### Provided material
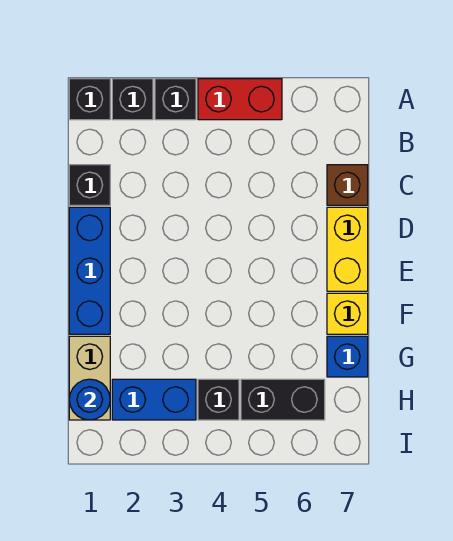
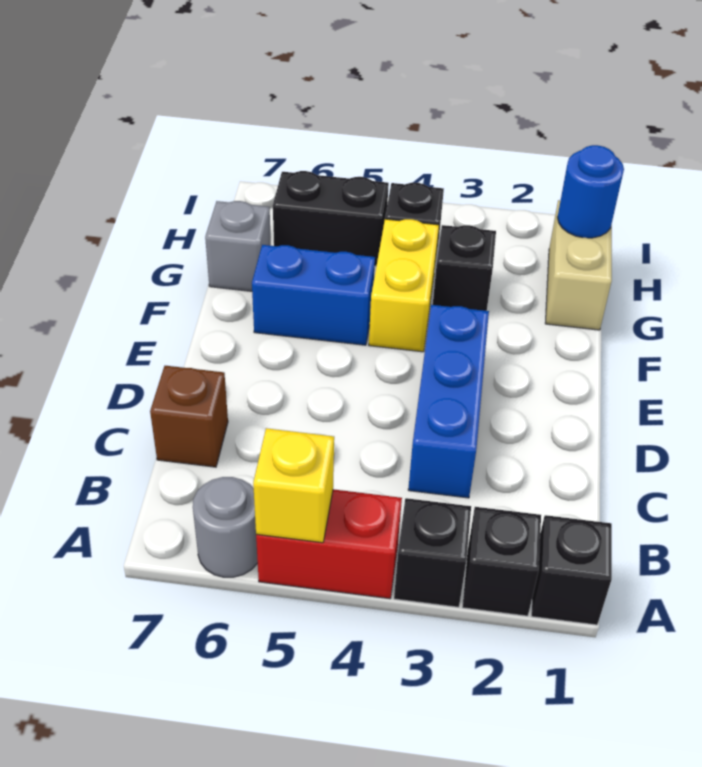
none -> grey round brick A6 level 1
black brick C1 level 1 -> black brick G3 level 1
blue brick D1:F1 level 1 -> blue brick C3:E3 level 1
yellow brick D7:E7 level 1 -> yellow brick F4:G4 level 1
yellow brick F7 level 1 -> yellow brick A5 level 2
blue brick G7 level 1 -> grey brick G7 level 1
blue brick H2:H3 level 1 -> blue brick F5:F6 level 1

### What you should do
Copy every line of the listing that contains the word "grey".

### Answer to this problem
none -> grey round brick A6 level 1
blue brick G7 level 1 -> grey brick G7 level 1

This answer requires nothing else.